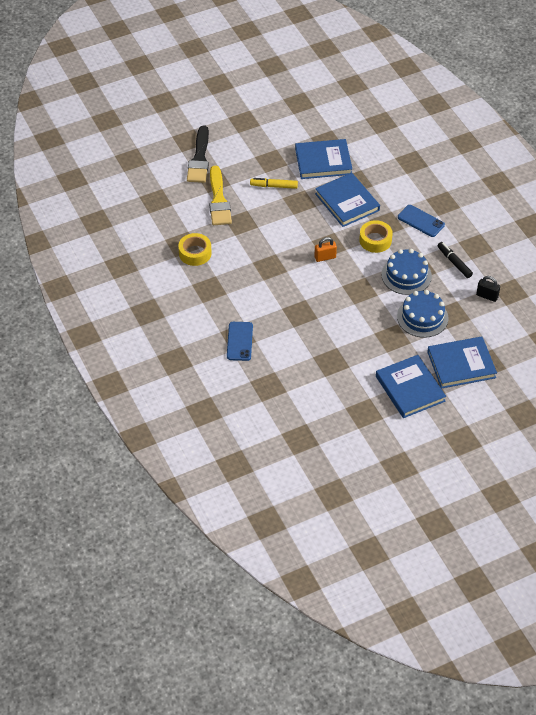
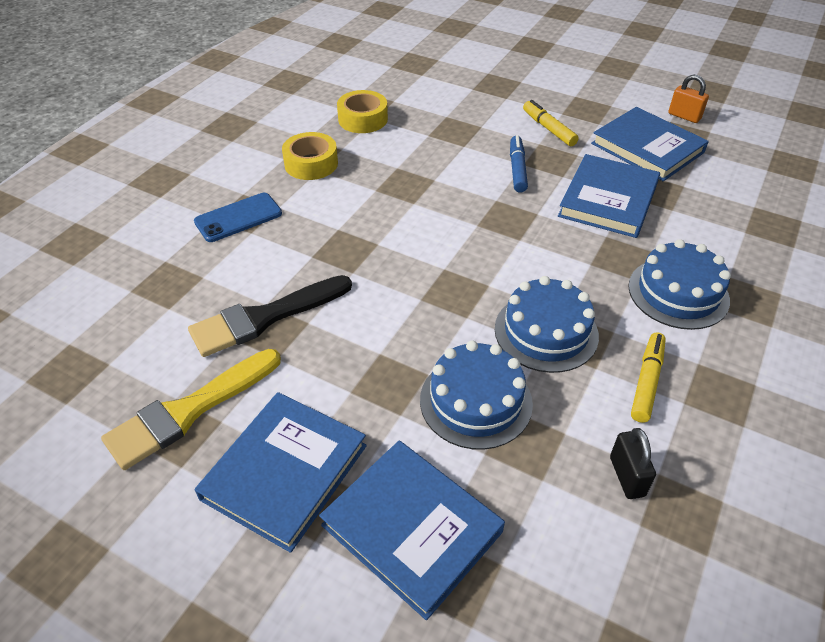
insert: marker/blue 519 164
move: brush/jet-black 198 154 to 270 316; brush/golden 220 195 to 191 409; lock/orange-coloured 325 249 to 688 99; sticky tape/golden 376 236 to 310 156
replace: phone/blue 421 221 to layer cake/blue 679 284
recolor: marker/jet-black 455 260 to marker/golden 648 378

### EXERCISE DESCRIPTION
Give back exactly the lines starting at the one with "move: brush/jet-black 198" and running to the end of the listing. Include both ends.

### SOLUTION TO THE EXERCISE
move: brush/jet-black 198 154 to 270 316; brush/golden 220 195 to 191 409; lock/orange-coloured 325 249 to 688 99; sticky tape/golden 376 236 to 310 156
replace: phone/blue 421 221 to layer cake/blue 679 284
recolor: marker/jet-black 455 260 to marker/golden 648 378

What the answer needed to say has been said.